** Work task **
Repeat the listing word for word. No pictures belong in the copy.

** Input data **
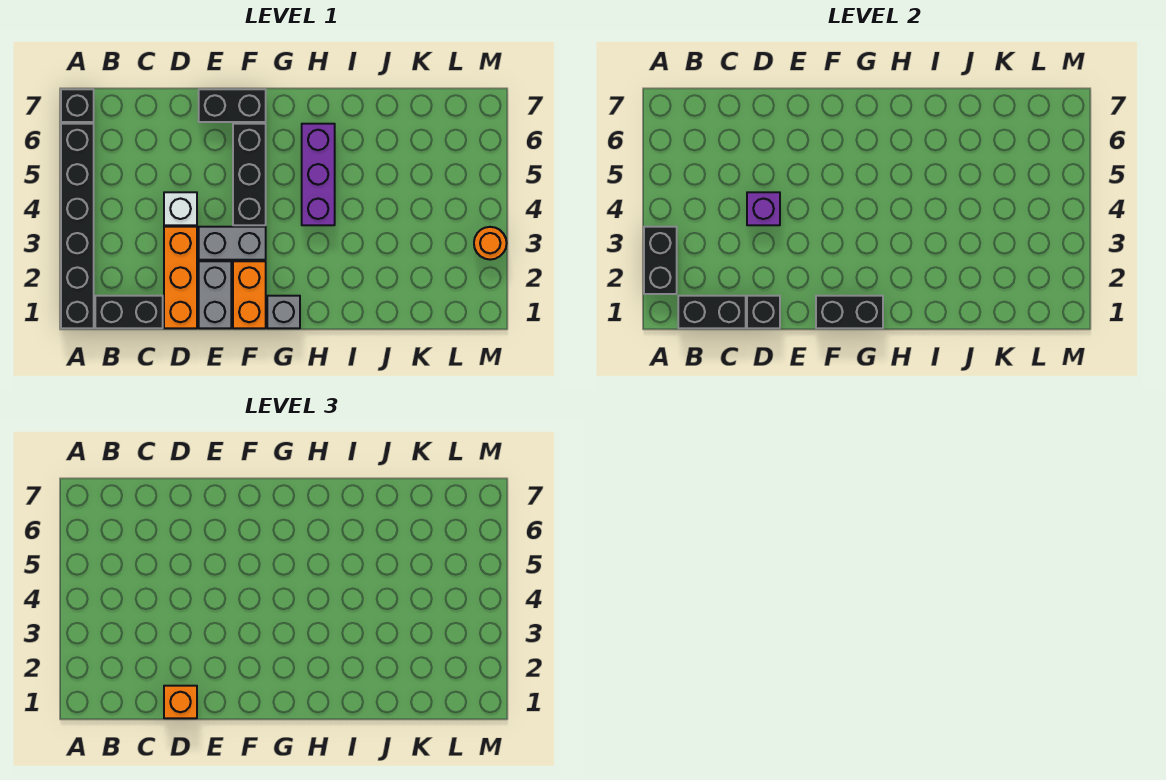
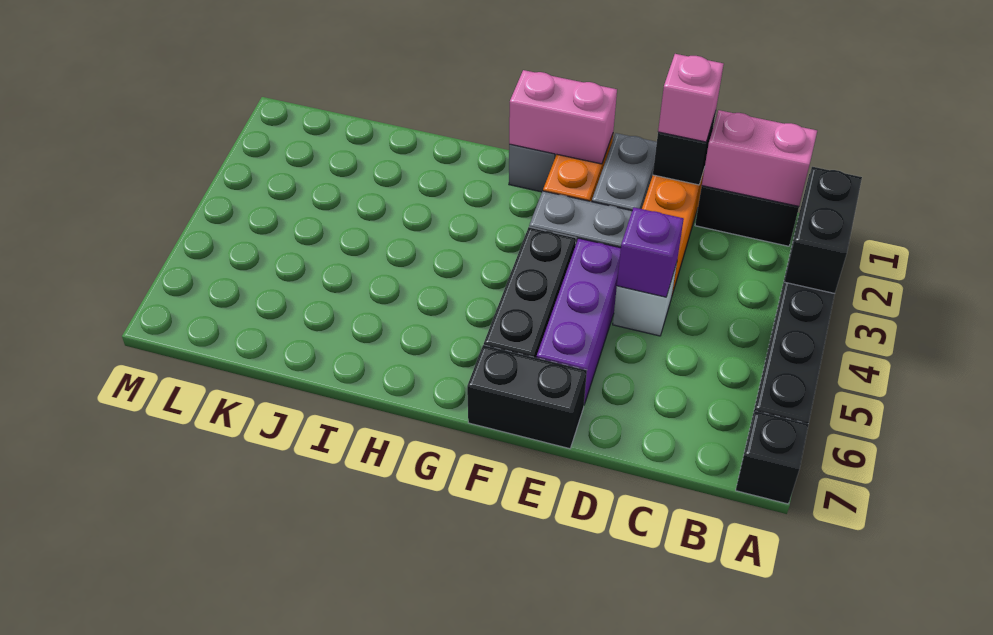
black brick B1:C1 level 2 -> pink brick B1:C1 level 2
orange brick D1 level 3 -> pink brick D1 level 3
black brick F1:G1 level 2 -> pink brick F1:G1 level 2
purple brick H4:H6 level 1 -> purple brick E4:E6 level 1
orange round brick M3 level 1 -> none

** Answer to the exercise **
black brick B1:C1 level 2 -> pink brick B1:C1 level 2
orange brick D1 level 3 -> pink brick D1 level 3
black brick F1:G1 level 2 -> pink brick F1:G1 level 2
purple brick H4:H6 level 1 -> purple brick E4:E6 level 1
orange round brick M3 level 1 -> none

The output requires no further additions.